#### [Data shown]
________
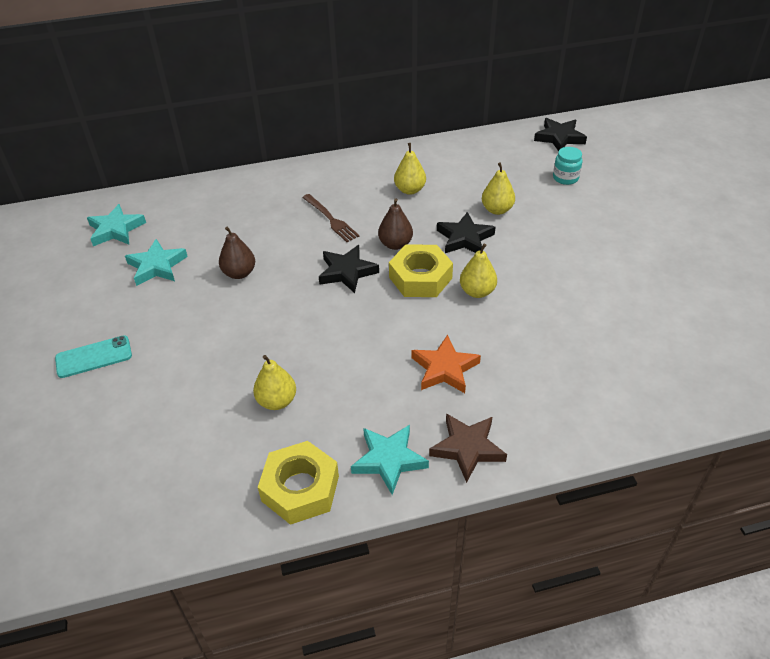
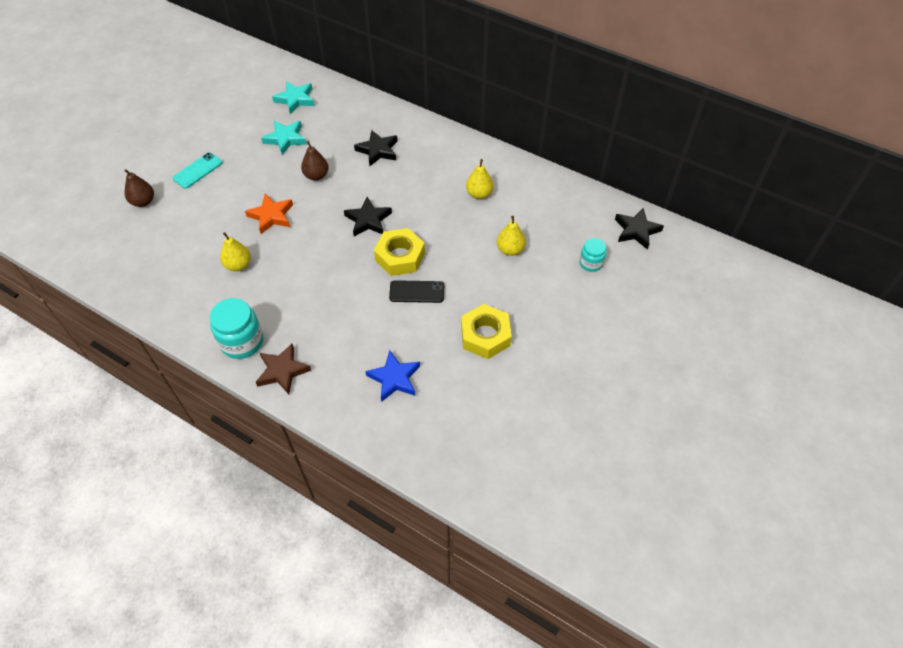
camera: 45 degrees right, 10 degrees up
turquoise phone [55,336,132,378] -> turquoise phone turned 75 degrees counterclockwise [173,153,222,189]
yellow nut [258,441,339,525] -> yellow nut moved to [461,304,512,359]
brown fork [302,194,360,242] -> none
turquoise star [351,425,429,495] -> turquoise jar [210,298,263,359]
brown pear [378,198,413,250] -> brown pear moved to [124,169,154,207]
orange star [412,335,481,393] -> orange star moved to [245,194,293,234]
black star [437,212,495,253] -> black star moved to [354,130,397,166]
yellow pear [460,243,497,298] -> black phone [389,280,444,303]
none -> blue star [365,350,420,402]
________
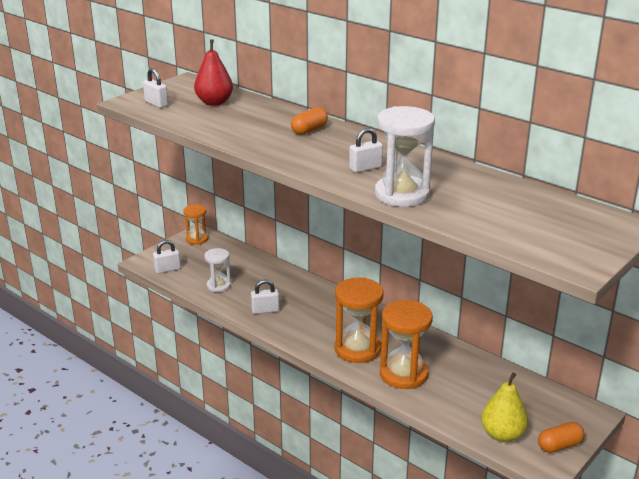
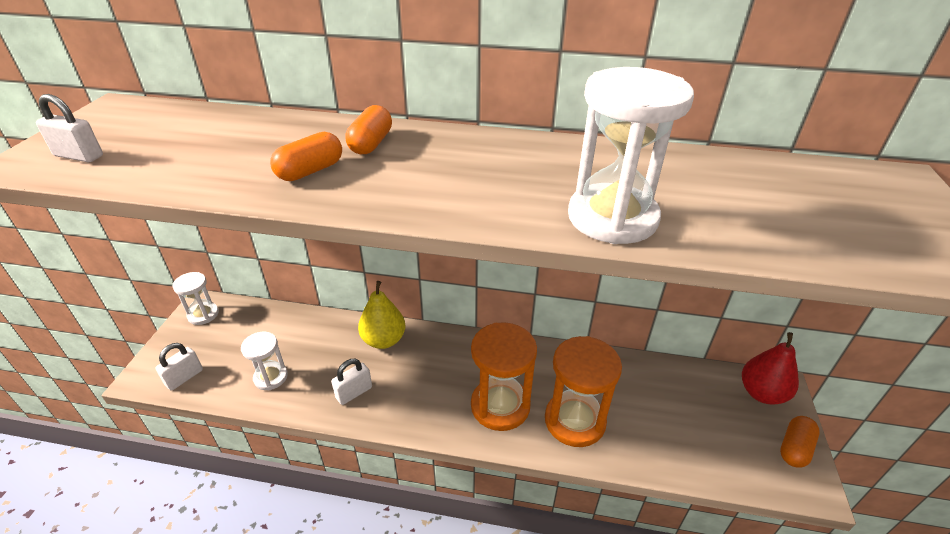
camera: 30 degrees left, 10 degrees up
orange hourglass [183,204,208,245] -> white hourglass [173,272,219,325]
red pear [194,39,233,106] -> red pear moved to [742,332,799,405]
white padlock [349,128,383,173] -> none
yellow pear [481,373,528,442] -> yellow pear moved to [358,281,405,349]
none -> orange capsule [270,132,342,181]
________
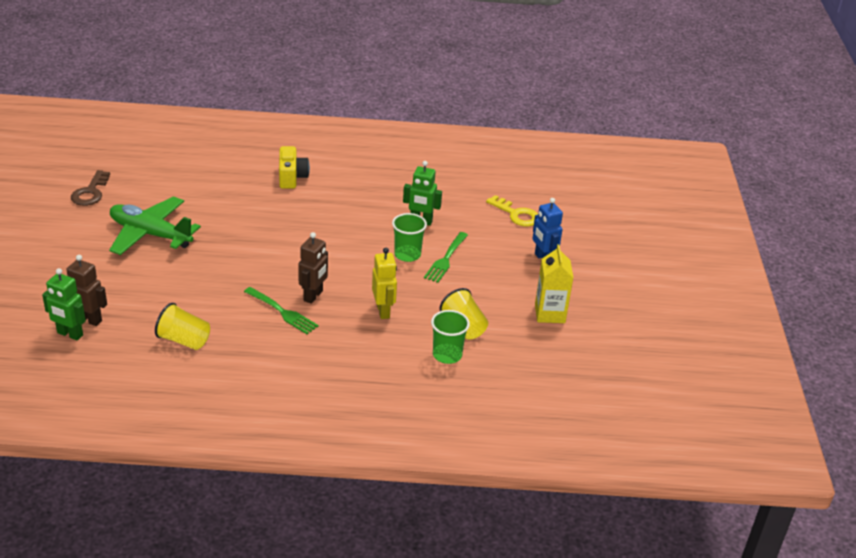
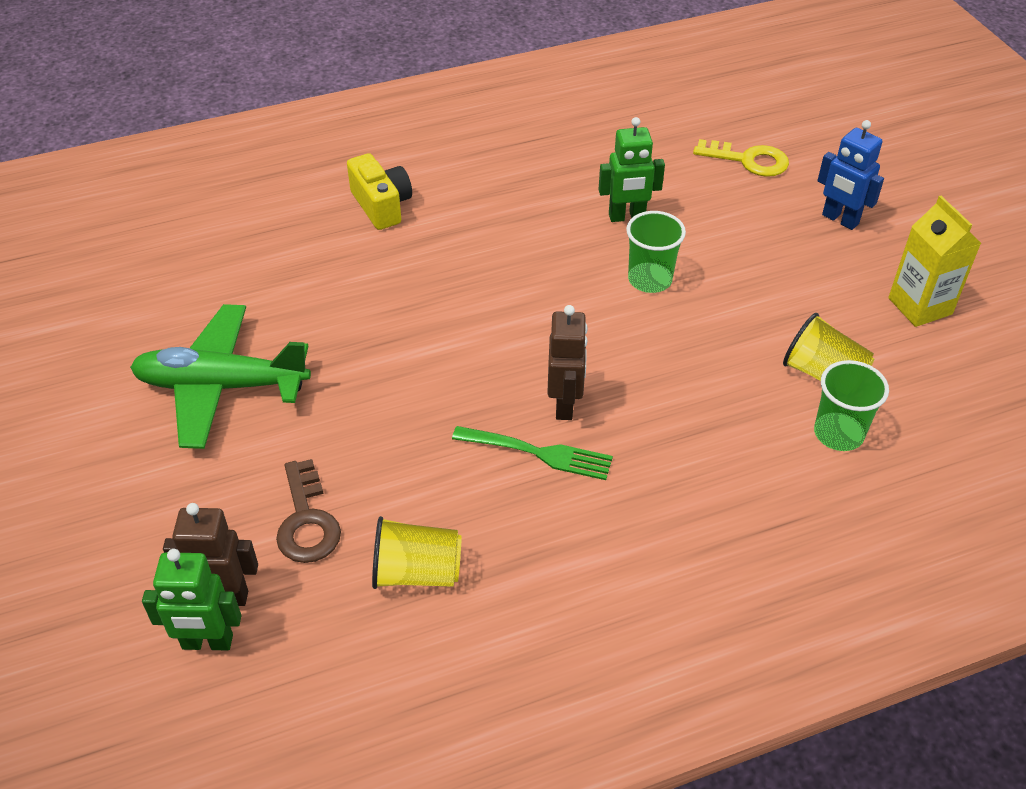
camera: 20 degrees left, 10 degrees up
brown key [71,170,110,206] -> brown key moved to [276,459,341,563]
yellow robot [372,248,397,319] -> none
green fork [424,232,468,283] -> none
________
#### [Task brief]
Only the lines above from the one with "camera: 45 degrees right, 10 degrees up" through the one with "none -> blue star [365,350,420,402]" should be duplicated, character for character.

#### [Result of the exercise]
camera: 45 degrees right, 10 degrees up
turquoise phone [55,336,132,378] -> turquoise phone turned 75 degrees counterclockwise [173,153,222,189]
yellow nut [258,441,339,525] -> yellow nut moved to [461,304,512,359]
brown fork [302,194,360,242] -> none
turquoise star [351,425,429,495] -> turquoise jar [210,298,263,359]
brown pear [378,198,413,250] -> brown pear moved to [124,169,154,207]
orange star [412,335,481,393] -> orange star moved to [245,194,293,234]
black star [437,212,495,253] -> black star moved to [354,130,397,166]
yellow pear [460,243,497,298] -> black phone [389,280,444,303]
none -> blue star [365,350,420,402]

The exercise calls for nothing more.